What the task asks:
Write out every line below that includes the word "MISO".

Entries taken from a collection
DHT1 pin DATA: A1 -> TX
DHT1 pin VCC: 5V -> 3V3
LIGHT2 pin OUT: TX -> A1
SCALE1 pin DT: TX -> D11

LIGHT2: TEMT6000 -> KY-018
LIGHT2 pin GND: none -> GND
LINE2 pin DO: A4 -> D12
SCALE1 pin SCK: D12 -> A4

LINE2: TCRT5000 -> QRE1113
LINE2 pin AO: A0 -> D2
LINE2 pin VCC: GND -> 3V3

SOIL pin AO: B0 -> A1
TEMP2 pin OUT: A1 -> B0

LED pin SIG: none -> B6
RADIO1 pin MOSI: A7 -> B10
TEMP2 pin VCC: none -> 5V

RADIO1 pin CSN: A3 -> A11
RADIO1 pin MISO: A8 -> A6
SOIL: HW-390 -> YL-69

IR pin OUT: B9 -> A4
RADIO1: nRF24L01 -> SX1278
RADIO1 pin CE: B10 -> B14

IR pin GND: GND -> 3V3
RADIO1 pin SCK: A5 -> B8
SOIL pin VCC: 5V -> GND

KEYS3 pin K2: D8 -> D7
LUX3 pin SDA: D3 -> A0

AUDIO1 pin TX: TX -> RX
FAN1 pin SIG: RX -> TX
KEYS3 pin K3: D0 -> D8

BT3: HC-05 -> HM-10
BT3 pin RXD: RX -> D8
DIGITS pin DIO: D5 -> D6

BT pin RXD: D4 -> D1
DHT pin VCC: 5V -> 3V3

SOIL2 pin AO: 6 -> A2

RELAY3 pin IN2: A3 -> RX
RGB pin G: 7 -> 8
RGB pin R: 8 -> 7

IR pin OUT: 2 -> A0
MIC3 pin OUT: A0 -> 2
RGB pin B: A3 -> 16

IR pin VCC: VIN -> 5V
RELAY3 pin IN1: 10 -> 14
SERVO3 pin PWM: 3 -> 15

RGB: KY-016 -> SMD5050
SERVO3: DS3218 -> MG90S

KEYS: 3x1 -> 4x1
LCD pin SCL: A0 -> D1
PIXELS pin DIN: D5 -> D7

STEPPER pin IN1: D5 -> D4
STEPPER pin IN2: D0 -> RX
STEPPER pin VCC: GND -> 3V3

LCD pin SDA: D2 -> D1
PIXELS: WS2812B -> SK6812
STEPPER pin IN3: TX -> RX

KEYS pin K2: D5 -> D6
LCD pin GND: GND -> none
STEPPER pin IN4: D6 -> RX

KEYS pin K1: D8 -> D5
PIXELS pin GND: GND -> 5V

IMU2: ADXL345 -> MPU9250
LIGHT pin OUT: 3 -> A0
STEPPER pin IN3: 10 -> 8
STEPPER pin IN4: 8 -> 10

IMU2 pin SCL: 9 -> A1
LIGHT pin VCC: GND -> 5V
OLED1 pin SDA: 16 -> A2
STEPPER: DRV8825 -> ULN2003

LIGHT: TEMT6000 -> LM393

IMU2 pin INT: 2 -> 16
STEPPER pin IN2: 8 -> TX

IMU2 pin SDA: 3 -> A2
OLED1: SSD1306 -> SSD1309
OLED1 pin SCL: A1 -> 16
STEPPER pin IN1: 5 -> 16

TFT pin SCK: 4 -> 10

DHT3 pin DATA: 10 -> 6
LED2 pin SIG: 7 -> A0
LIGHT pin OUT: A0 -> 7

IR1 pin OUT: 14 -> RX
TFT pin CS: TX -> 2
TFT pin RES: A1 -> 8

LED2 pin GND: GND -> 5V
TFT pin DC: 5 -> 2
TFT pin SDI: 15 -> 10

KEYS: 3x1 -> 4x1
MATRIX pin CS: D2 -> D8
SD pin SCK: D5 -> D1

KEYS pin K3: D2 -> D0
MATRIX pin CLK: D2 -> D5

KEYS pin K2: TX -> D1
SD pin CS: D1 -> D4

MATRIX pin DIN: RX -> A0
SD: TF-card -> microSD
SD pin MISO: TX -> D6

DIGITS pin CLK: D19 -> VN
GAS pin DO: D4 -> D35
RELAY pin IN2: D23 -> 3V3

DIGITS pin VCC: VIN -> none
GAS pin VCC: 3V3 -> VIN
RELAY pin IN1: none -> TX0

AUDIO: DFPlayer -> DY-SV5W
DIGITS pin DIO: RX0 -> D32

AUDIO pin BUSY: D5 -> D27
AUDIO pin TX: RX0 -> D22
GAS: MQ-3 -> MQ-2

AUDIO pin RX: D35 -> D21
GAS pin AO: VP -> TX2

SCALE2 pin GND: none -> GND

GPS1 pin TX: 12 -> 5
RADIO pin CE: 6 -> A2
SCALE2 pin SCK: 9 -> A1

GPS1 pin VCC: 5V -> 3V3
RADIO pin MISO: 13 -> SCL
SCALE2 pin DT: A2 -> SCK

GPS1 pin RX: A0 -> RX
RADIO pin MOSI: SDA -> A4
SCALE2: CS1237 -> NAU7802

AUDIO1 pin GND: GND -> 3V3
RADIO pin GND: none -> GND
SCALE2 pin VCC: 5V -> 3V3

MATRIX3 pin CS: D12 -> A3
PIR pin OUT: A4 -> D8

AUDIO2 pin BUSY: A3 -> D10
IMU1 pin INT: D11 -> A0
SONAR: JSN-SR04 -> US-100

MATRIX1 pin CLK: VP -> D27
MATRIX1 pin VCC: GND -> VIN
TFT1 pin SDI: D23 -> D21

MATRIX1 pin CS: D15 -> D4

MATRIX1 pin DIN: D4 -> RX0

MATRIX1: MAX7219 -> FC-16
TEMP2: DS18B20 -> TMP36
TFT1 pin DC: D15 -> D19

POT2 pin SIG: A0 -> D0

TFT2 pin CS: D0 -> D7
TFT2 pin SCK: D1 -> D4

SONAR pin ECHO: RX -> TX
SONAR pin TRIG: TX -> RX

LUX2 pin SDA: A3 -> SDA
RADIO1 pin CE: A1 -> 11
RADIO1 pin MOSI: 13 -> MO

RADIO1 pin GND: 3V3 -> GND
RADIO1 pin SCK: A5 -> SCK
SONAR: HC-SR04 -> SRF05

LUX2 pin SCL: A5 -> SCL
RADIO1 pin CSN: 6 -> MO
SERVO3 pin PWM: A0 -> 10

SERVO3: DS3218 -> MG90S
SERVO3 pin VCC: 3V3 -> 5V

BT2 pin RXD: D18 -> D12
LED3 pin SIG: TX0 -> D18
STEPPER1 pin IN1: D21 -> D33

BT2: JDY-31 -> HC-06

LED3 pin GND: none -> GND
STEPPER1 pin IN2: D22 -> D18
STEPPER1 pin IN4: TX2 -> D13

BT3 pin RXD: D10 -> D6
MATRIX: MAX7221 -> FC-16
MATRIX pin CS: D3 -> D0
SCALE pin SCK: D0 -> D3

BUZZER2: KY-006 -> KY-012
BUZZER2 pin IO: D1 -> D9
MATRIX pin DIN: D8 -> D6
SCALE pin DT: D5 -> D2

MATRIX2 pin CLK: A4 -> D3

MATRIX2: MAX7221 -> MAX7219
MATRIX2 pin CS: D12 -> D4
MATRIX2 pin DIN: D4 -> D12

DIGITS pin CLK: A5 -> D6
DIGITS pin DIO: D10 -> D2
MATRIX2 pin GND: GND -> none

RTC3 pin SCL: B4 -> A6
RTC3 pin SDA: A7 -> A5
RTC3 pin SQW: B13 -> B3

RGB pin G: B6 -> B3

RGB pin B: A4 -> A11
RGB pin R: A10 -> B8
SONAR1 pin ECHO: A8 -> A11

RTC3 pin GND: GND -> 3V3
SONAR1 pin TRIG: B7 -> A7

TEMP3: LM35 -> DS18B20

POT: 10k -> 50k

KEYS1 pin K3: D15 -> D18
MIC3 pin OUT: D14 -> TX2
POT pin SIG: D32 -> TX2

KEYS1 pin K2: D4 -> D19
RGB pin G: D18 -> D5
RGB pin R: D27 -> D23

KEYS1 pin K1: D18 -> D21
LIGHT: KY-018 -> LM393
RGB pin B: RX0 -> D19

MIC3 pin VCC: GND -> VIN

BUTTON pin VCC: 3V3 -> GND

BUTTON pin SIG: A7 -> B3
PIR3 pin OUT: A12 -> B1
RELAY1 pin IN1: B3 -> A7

Answer to the exercise:
RADIO1 pin MISO: A8 -> A6
SD pin MISO: TX -> D6
RADIO pin MISO: 13 -> SCL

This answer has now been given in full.